> [Direction] Return the lines below verbatim, omitting the pictures from your answer.

> [Given information]
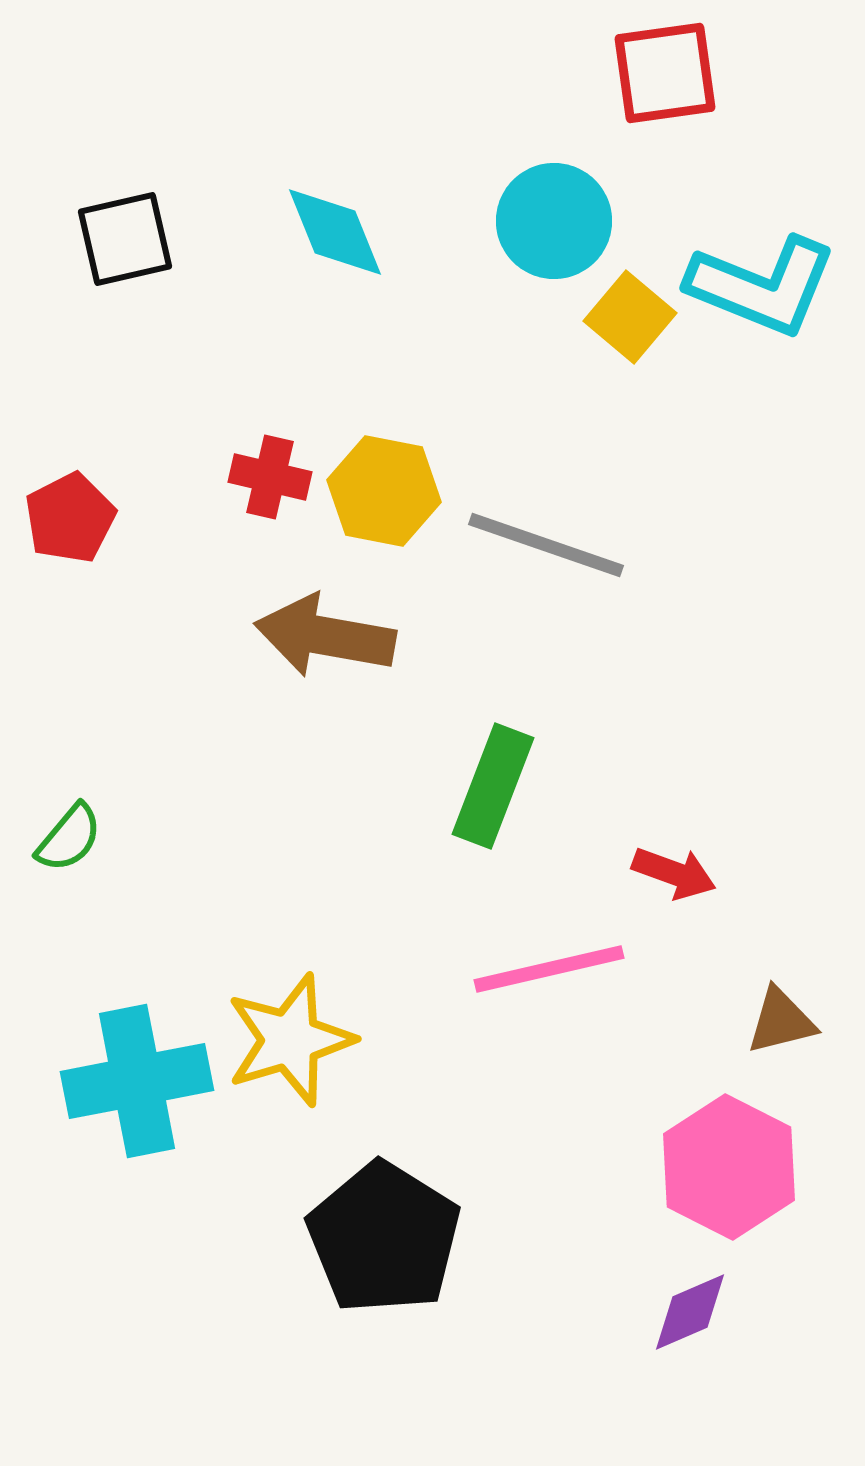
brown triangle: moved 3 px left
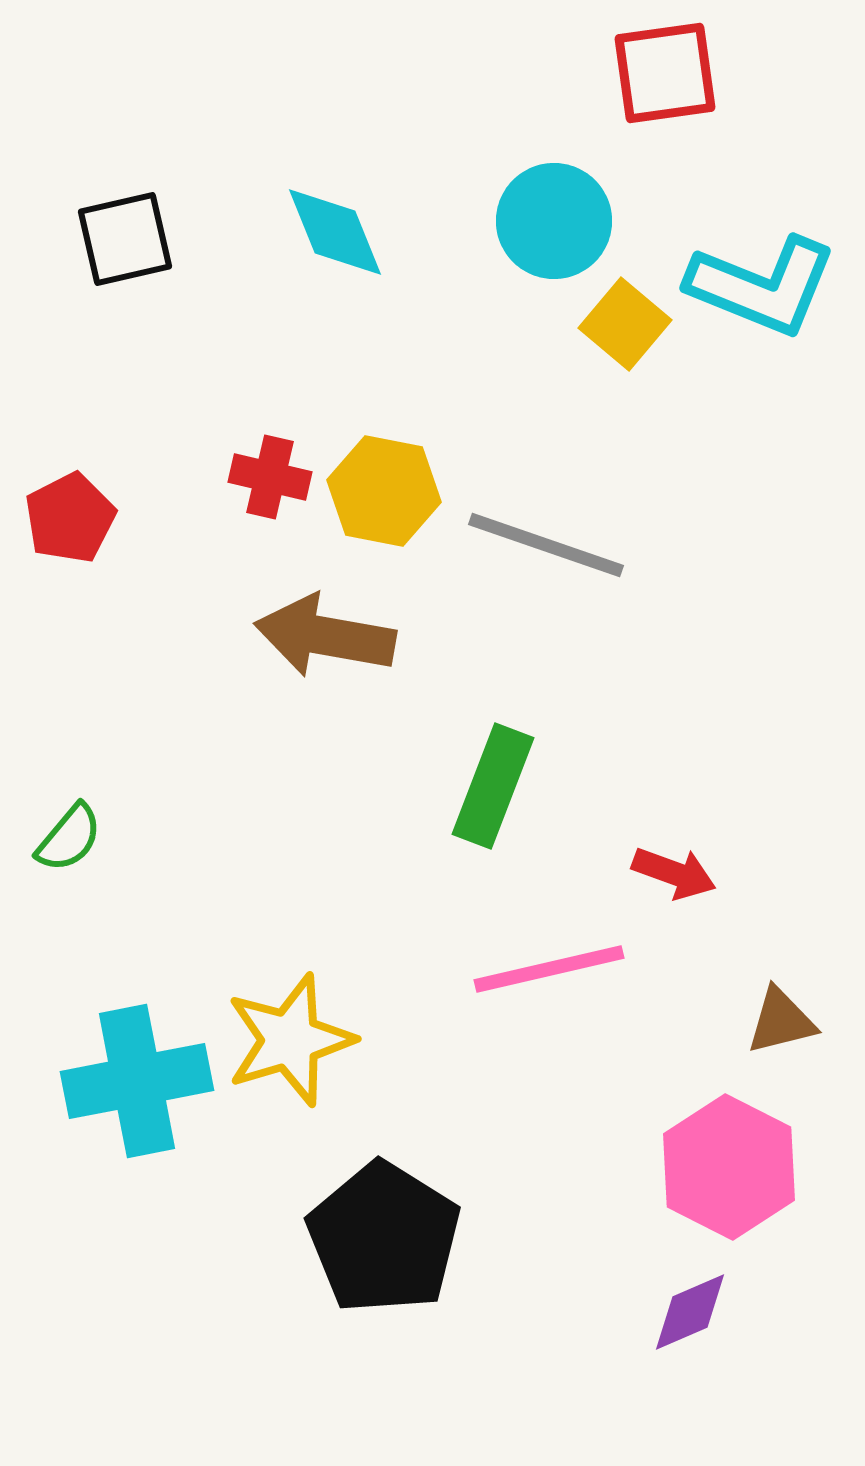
yellow square: moved 5 px left, 7 px down
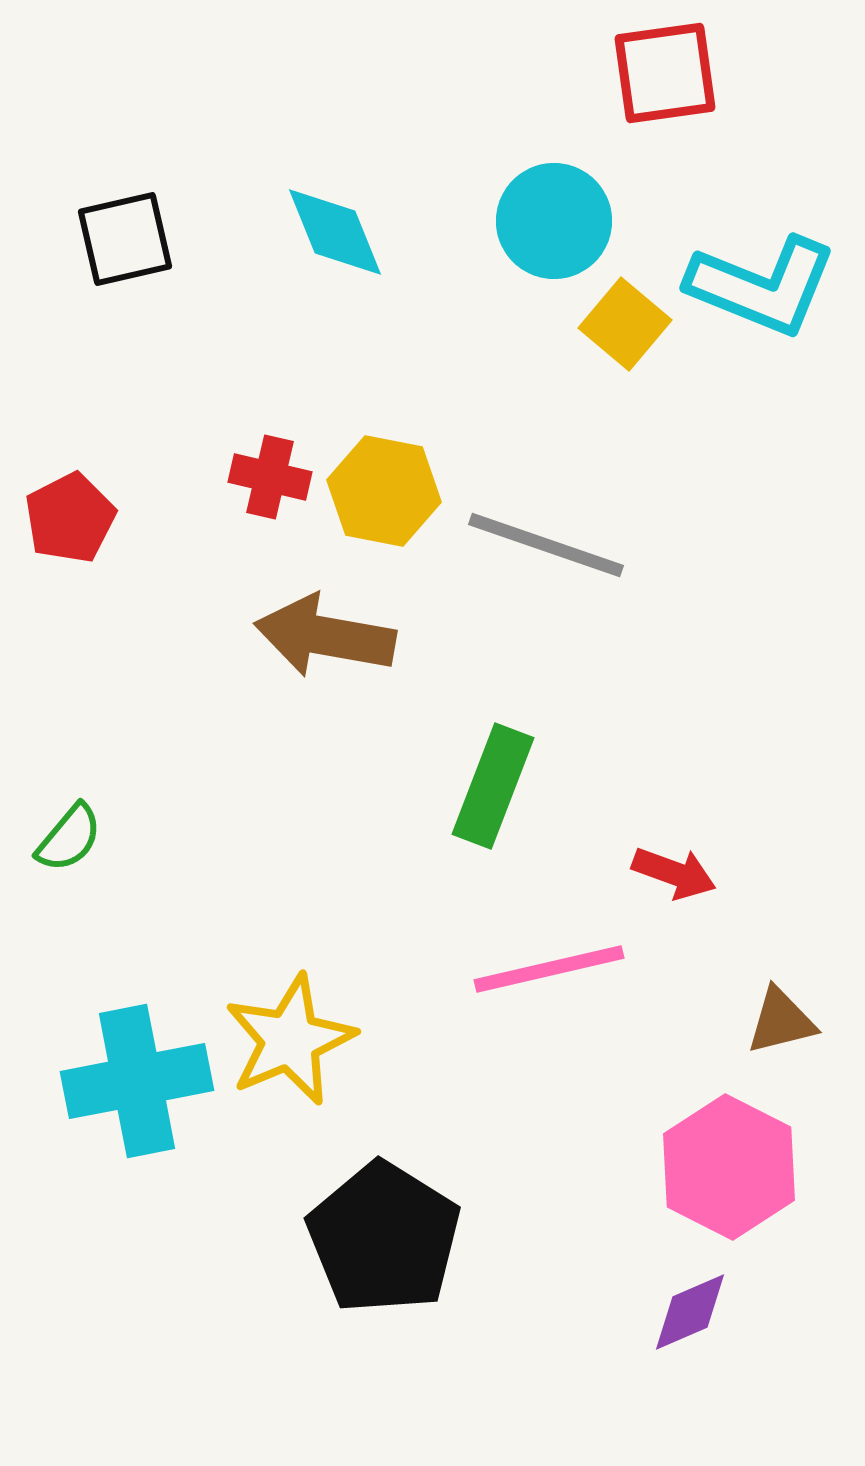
yellow star: rotated 6 degrees counterclockwise
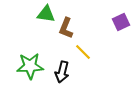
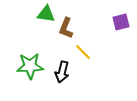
purple square: rotated 12 degrees clockwise
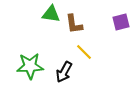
green triangle: moved 5 px right
brown L-shape: moved 8 px right, 4 px up; rotated 30 degrees counterclockwise
yellow line: moved 1 px right
black arrow: moved 2 px right; rotated 15 degrees clockwise
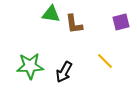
yellow line: moved 21 px right, 9 px down
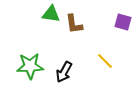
purple square: moved 2 px right; rotated 30 degrees clockwise
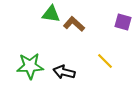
brown L-shape: rotated 140 degrees clockwise
black arrow: rotated 75 degrees clockwise
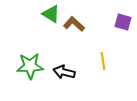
green triangle: rotated 24 degrees clockwise
yellow line: moved 2 px left; rotated 36 degrees clockwise
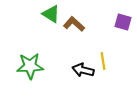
black arrow: moved 19 px right, 2 px up
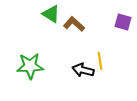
yellow line: moved 3 px left
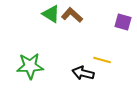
brown L-shape: moved 2 px left, 9 px up
yellow line: moved 2 px right, 1 px up; rotated 66 degrees counterclockwise
black arrow: moved 3 px down
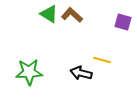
green triangle: moved 2 px left
green star: moved 1 px left, 6 px down
black arrow: moved 2 px left
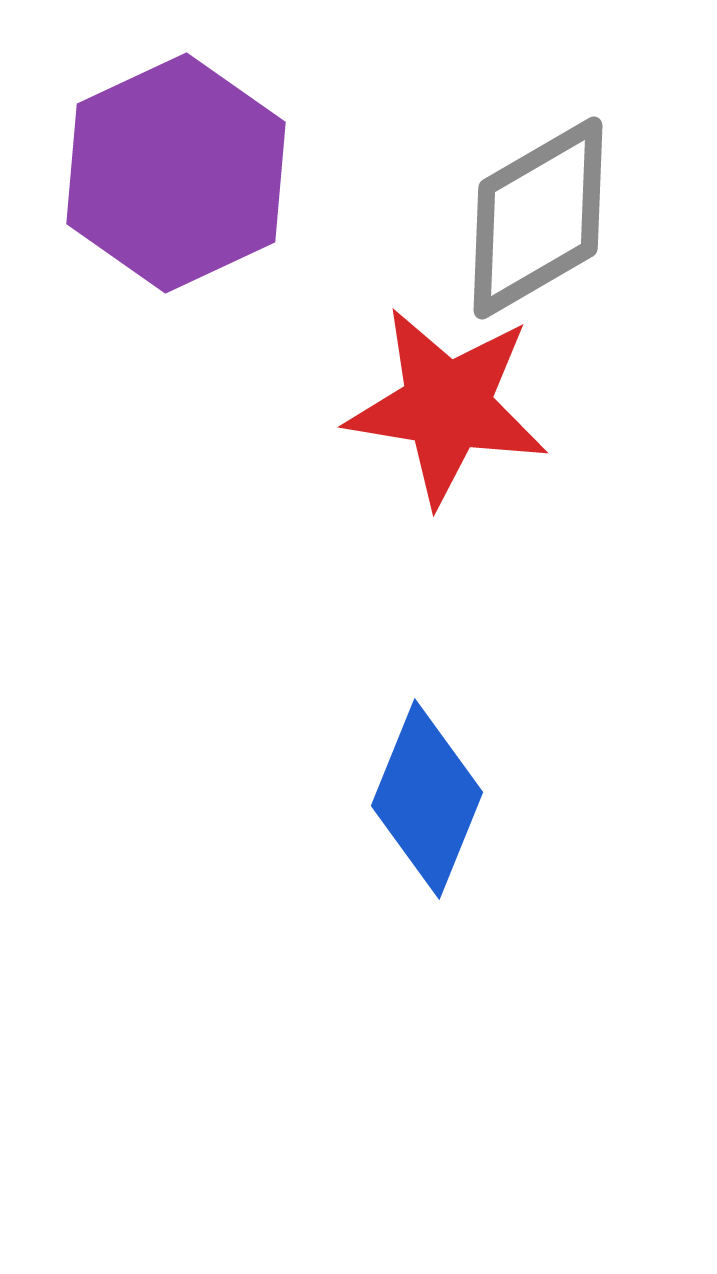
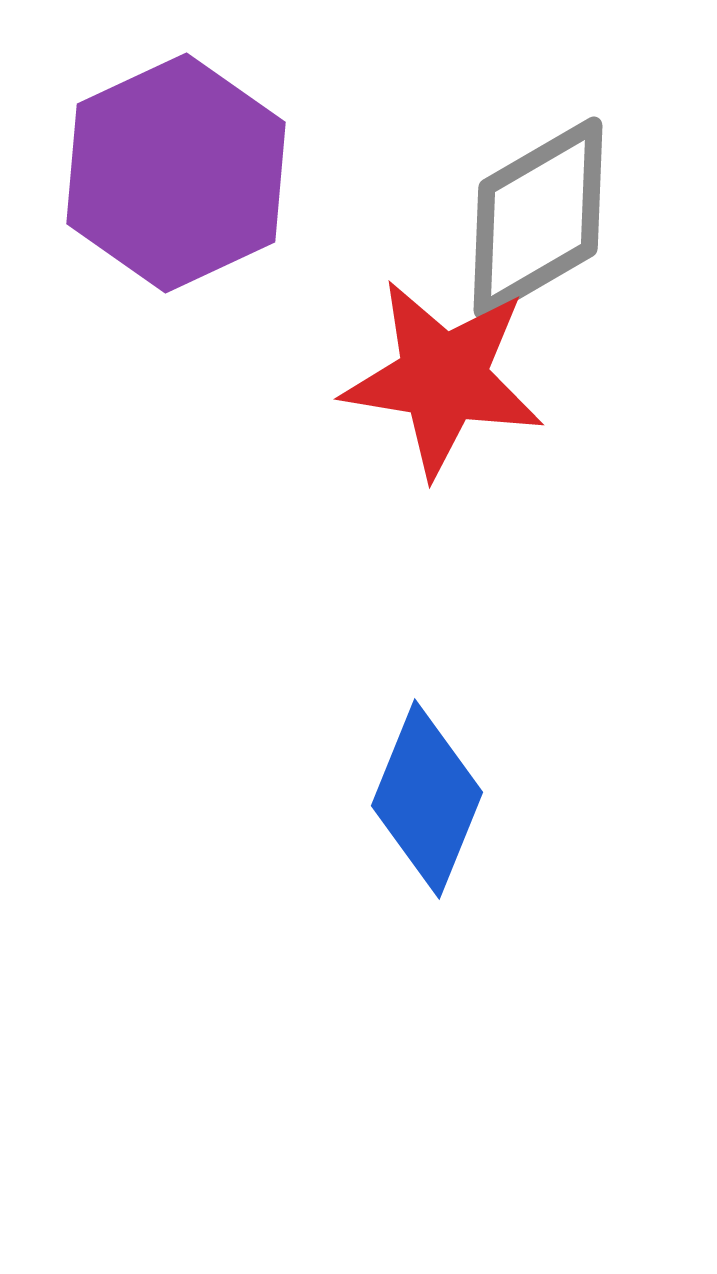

> [Output of the exercise]
brown triangle: moved 3 px left
yellow square: moved 5 px left, 7 px down
yellow star: rotated 6 degrees counterclockwise
purple square: rotated 12 degrees clockwise
green triangle: moved 5 px right
brown L-shape: moved 8 px right, 4 px up; rotated 30 degrees counterclockwise
yellow line: moved 1 px right
black arrow: moved 2 px right; rotated 15 degrees clockwise
yellow line: moved 21 px right, 9 px down
purple square: moved 2 px right; rotated 30 degrees clockwise
brown L-shape: rotated 140 degrees clockwise
black arrow: rotated 75 degrees clockwise
green triangle: rotated 24 degrees clockwise
yellow line: moved 2 px left; rotated 36 degrees clockwise
black arrow: moved 19 px right, 2 px up
yellow line: moved 3 px left
brown L-shape: moved 2 px left, 9 px up
yellow line: moved 2 px right, 1 px up; rotated 66 degrees counterclockwise
black arrow: moved 3 px down
green triangle: moved 2 px left
green star: moved 1 px left, 6 px down
black arrow: moved 2 px left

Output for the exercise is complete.